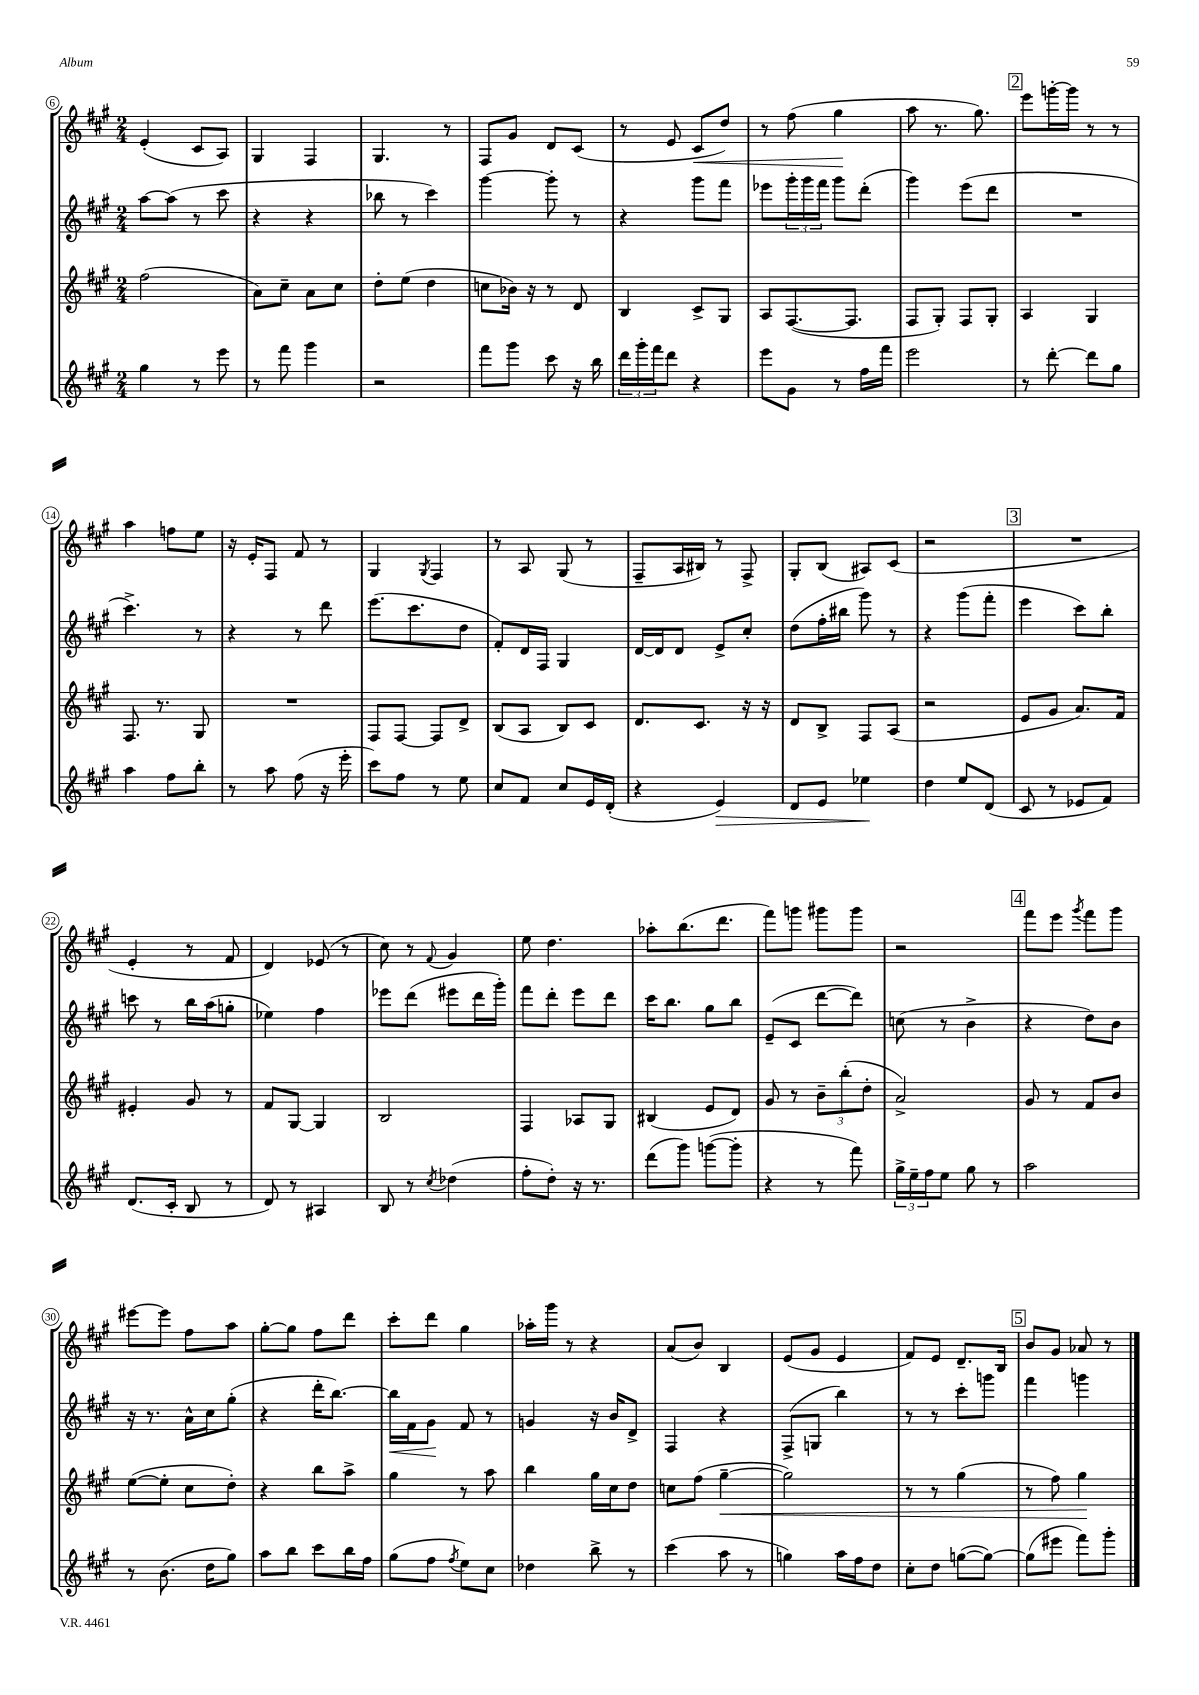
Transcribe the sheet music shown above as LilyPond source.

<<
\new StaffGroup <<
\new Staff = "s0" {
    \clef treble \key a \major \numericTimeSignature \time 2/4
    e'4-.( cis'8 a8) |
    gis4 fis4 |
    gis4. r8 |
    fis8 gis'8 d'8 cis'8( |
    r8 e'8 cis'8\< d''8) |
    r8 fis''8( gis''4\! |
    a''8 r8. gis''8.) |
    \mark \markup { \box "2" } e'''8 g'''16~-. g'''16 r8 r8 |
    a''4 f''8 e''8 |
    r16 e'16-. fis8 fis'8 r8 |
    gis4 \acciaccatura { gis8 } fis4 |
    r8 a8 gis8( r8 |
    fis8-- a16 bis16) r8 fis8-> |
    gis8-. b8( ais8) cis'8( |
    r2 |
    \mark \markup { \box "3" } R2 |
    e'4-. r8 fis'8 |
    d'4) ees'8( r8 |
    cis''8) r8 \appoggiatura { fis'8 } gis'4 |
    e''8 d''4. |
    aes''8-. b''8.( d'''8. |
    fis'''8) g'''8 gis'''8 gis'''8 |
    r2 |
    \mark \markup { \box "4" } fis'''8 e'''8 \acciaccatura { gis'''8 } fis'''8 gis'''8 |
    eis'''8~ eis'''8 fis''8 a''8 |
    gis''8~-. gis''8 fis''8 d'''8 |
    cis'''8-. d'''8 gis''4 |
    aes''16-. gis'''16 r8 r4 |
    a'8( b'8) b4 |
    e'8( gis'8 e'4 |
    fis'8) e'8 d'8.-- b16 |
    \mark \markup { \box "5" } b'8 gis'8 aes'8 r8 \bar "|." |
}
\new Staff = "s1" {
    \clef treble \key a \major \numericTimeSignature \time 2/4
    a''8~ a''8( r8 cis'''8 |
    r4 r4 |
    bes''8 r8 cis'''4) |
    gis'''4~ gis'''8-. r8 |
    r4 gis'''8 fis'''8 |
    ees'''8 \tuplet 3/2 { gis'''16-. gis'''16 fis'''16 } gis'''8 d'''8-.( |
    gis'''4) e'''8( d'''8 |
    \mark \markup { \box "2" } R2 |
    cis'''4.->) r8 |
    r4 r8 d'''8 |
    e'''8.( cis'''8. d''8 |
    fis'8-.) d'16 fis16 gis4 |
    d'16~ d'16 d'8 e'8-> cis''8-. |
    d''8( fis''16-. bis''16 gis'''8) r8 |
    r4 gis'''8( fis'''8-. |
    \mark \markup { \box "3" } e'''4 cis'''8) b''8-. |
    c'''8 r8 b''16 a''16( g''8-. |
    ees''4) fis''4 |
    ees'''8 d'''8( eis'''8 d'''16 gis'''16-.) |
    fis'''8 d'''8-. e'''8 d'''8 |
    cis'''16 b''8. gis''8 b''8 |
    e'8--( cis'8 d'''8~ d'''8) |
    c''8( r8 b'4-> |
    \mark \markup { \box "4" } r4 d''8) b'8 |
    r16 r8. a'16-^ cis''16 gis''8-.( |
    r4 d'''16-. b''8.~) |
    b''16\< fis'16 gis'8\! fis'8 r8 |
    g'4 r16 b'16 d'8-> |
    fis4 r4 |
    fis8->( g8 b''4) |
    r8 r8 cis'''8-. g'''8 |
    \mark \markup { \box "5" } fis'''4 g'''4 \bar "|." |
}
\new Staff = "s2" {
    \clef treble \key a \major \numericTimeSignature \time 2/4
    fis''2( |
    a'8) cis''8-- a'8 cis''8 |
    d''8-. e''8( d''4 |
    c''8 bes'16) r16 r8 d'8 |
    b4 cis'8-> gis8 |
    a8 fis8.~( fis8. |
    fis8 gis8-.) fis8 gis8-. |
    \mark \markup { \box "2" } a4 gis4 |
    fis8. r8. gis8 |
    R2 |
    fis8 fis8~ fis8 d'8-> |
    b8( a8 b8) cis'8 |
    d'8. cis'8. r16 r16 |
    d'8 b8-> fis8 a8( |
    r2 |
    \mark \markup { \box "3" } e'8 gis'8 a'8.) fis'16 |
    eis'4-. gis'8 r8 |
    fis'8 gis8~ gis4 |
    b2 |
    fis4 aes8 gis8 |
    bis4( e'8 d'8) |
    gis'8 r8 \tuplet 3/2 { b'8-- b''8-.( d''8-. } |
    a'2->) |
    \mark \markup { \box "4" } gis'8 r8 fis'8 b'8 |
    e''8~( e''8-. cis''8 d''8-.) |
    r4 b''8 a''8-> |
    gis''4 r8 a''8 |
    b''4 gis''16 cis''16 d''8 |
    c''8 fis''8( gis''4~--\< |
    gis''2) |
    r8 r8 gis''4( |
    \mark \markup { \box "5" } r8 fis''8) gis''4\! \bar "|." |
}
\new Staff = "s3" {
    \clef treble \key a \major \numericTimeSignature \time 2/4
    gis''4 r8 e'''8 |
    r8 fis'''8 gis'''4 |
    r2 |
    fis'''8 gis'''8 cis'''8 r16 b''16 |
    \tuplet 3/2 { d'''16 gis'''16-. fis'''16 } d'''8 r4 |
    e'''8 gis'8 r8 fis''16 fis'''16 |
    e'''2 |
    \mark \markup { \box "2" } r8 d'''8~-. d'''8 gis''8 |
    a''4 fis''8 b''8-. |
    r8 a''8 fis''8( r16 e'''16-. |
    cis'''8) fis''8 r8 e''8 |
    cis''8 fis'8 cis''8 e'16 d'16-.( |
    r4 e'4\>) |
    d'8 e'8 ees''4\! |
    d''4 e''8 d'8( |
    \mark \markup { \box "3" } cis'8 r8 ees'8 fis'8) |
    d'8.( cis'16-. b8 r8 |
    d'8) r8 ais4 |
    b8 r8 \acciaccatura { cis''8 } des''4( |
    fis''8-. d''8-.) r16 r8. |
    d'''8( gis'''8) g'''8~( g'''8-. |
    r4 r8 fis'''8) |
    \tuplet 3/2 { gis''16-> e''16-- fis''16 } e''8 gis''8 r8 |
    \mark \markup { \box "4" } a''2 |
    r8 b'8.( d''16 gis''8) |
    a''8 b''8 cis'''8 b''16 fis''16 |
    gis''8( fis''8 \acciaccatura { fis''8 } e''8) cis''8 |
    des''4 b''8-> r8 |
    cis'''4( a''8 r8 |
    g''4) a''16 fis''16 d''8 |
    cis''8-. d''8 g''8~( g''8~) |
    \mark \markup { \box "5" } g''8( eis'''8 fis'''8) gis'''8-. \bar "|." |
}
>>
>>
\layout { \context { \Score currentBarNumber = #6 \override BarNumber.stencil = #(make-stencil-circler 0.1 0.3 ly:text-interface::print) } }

* * * * *

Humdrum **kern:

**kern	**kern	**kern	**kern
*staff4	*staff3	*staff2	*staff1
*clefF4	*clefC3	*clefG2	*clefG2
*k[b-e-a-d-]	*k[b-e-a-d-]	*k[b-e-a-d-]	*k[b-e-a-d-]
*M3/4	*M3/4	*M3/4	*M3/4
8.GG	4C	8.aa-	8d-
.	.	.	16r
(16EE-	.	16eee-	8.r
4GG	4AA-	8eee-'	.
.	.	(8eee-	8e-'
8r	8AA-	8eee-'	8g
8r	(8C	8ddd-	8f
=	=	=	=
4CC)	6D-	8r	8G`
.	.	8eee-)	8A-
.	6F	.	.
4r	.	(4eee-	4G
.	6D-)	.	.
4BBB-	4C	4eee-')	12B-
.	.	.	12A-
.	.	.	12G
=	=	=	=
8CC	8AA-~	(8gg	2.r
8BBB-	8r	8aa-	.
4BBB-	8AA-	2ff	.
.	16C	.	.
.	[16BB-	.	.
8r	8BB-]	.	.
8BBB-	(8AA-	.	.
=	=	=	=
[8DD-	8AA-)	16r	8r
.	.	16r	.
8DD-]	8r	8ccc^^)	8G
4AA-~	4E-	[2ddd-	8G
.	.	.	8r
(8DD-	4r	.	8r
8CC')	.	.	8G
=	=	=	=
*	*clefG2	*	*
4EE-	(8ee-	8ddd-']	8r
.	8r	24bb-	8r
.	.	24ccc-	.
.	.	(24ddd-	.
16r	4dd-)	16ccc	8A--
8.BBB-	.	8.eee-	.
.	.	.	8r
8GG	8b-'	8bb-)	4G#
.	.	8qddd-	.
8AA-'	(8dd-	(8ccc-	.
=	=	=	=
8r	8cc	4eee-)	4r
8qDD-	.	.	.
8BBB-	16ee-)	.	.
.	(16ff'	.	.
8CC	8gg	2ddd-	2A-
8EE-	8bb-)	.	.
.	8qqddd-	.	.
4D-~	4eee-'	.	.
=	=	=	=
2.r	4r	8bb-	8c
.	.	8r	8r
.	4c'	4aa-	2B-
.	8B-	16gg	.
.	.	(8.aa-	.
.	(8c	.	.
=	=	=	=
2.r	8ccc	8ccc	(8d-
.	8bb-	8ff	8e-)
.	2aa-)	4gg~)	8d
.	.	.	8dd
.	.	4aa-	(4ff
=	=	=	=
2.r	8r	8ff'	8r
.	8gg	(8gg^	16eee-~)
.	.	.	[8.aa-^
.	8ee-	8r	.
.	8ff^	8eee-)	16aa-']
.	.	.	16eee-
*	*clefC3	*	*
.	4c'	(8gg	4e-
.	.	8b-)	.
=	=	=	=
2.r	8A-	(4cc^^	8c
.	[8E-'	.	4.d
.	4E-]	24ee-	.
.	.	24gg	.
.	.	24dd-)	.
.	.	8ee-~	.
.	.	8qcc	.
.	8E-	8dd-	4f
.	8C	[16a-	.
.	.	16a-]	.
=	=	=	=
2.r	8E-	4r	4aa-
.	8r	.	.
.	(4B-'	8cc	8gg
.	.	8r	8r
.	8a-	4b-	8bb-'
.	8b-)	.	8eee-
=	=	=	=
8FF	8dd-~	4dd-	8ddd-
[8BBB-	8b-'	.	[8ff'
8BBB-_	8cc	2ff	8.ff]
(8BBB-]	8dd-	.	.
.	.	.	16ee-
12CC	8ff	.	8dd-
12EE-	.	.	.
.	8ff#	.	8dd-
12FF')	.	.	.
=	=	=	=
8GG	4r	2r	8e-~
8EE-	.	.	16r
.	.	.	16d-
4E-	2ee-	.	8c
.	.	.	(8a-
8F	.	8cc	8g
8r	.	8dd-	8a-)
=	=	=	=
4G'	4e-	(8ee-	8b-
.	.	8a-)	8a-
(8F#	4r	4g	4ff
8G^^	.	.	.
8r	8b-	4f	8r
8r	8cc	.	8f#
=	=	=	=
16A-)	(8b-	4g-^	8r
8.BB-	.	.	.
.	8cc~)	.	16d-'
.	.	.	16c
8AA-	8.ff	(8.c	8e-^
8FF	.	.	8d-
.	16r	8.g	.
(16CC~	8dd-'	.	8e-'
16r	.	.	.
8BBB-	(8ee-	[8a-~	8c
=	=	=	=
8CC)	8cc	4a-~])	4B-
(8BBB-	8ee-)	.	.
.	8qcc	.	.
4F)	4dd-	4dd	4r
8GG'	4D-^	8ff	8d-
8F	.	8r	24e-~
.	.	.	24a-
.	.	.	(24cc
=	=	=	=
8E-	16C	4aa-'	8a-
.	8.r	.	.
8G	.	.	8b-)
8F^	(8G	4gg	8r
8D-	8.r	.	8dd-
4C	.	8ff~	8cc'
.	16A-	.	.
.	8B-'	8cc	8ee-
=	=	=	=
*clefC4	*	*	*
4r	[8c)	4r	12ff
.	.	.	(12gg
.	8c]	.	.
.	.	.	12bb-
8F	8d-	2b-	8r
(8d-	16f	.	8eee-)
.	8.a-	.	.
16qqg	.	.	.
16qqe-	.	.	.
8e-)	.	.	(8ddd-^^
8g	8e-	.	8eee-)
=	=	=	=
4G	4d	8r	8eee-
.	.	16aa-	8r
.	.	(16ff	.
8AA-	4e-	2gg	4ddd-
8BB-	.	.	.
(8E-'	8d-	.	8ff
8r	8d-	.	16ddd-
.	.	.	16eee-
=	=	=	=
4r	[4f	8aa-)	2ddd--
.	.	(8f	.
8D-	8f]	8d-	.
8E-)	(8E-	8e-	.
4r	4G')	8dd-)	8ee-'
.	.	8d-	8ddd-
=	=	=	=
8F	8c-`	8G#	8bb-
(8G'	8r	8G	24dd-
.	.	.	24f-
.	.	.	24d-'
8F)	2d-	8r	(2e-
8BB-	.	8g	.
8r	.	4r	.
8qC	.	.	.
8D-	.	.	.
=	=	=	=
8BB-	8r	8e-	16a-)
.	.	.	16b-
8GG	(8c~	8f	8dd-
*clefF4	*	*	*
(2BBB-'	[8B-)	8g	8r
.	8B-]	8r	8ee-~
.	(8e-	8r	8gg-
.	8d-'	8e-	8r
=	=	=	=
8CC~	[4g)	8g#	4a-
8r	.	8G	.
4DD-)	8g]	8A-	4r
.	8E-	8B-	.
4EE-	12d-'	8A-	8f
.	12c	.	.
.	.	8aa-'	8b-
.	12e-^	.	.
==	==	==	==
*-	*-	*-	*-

* * * * *

*Exercise goal*.
Gather every line in the records that contains the word "tuplet". Case counts.

*Solution to this problem*.
    ees'''8 \tuplet 3/2 { gis'''16-. gis'''16 fis'''16 } gis'''8 d'''8-.( |
    gis'8 r8 \tuplet 3/2 { b'8-- b''8-.( d''8-. } |
    \tuplet 3/2 { d'''16 gis'''16-. fis'''16 } d'''8 r4 |
    \tuplet 3/2 { gis''16-> e''16-- fis''16 } e''8 gis''8 r8 |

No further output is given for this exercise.